Available data START

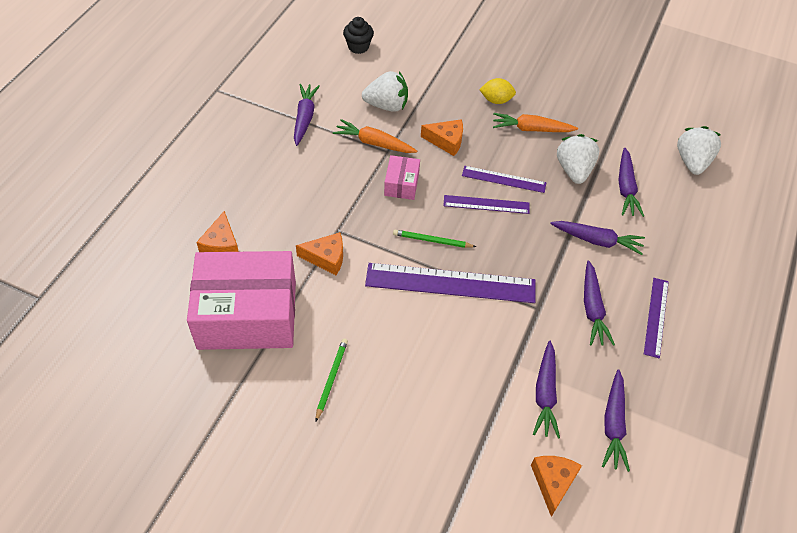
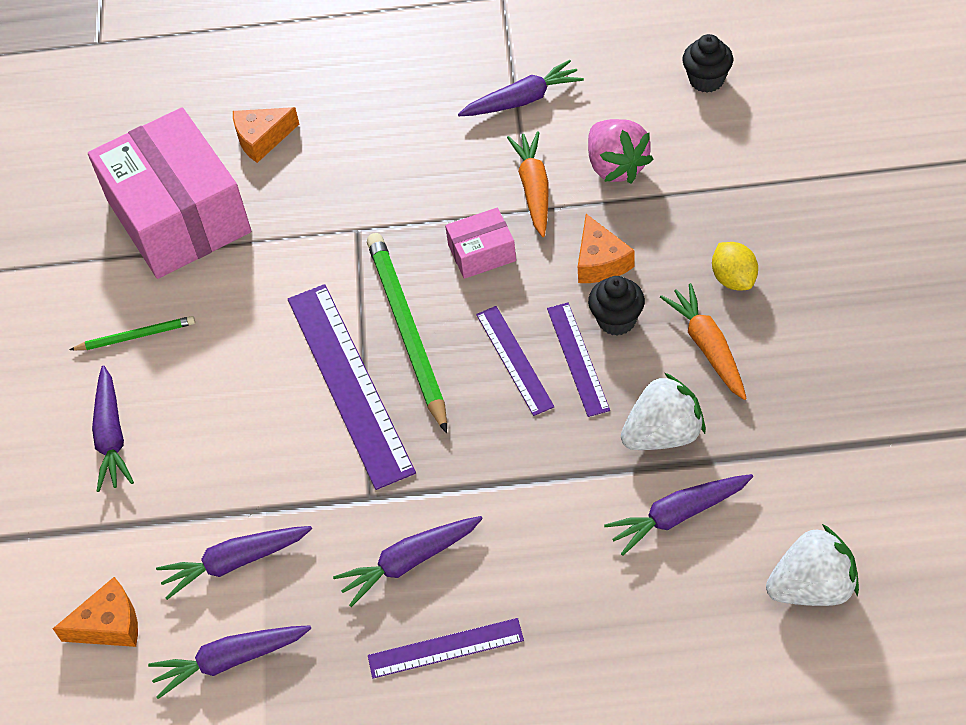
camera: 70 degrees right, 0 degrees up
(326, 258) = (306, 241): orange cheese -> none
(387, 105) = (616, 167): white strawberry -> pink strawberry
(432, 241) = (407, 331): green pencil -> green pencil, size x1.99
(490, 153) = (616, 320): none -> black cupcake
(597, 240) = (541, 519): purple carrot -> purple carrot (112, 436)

Available data END
Available data START

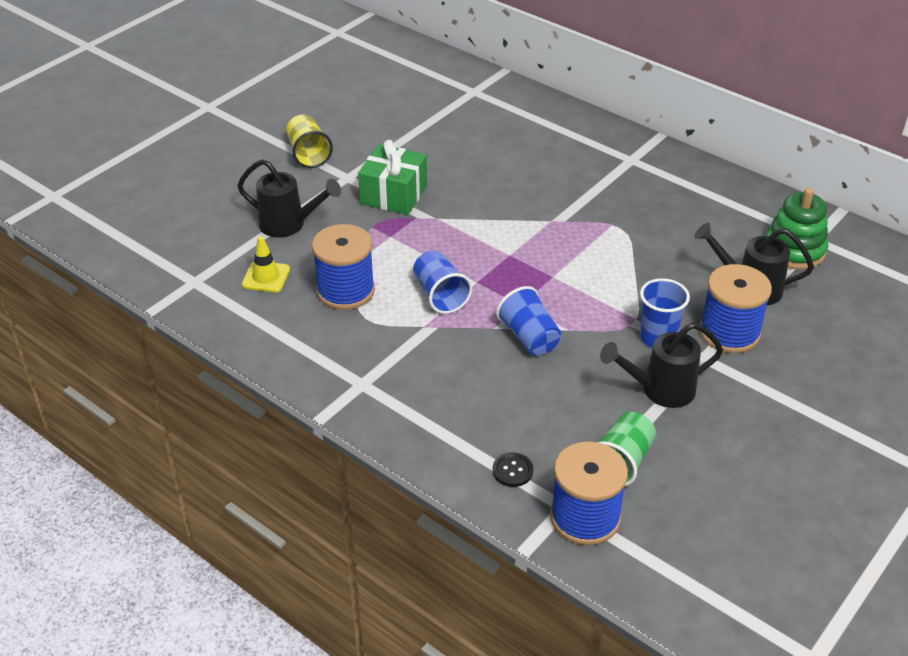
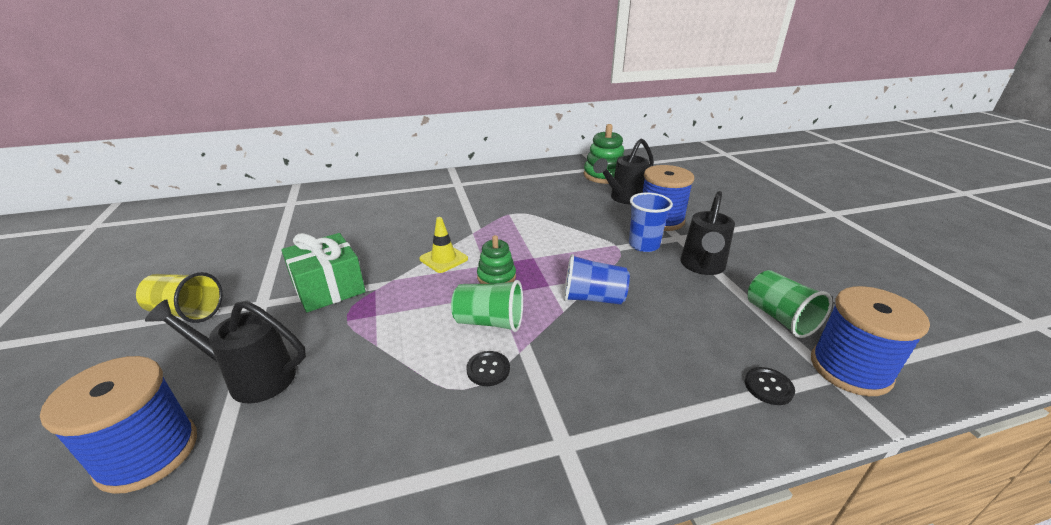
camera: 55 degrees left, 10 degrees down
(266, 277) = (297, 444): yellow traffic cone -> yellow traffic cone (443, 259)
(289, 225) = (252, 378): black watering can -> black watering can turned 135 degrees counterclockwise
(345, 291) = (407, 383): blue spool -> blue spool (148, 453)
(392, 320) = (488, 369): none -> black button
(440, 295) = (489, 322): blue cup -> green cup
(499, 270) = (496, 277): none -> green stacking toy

Available data END
Available data START

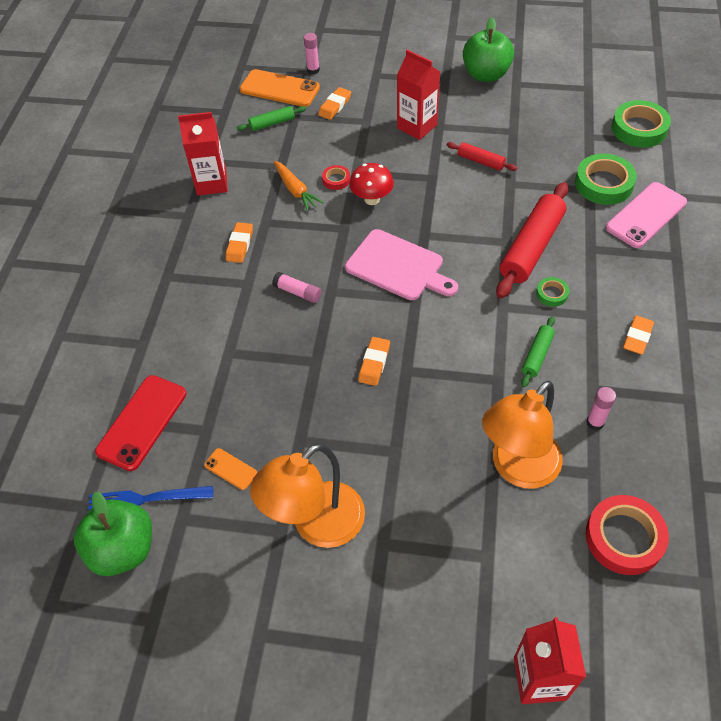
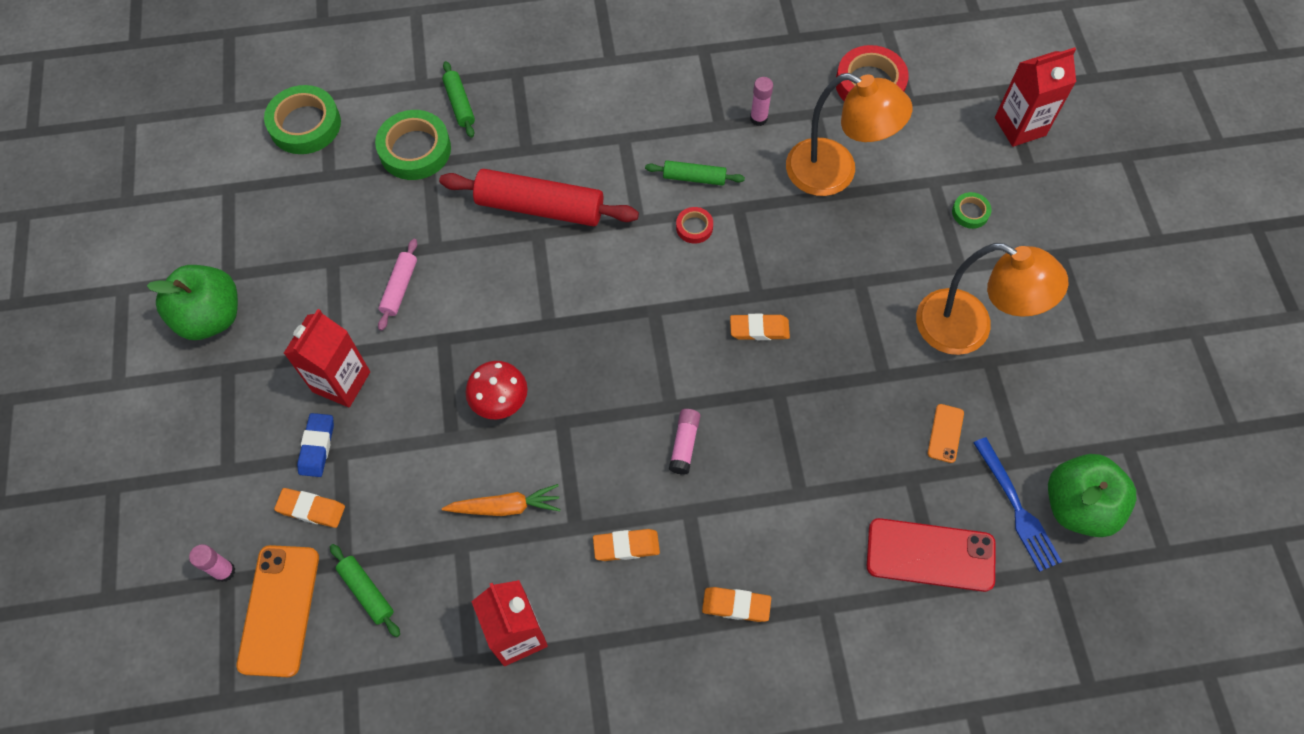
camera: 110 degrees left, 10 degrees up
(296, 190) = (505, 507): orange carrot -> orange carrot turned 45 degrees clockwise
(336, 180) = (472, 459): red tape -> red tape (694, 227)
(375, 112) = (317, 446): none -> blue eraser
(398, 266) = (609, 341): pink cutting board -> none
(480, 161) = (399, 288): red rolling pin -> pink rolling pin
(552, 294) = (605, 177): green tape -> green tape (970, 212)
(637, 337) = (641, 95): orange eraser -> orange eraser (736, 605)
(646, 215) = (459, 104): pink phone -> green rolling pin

Available data END

What is needed: Out of the records above, pick each line that contains the string "green".

Your solution:
(432, 241) = (407, 331): green pencil -> green pencil, size x1.99
(440, 295) = (489, 322): blue cup -> green cup
(499, 270) = (496, 277): none -> green stacking toy
(552, 294) = (605, 177): green tape -> green tape (970, 212)
(646, 215) = (459, 104): pink phone -> green rolling pin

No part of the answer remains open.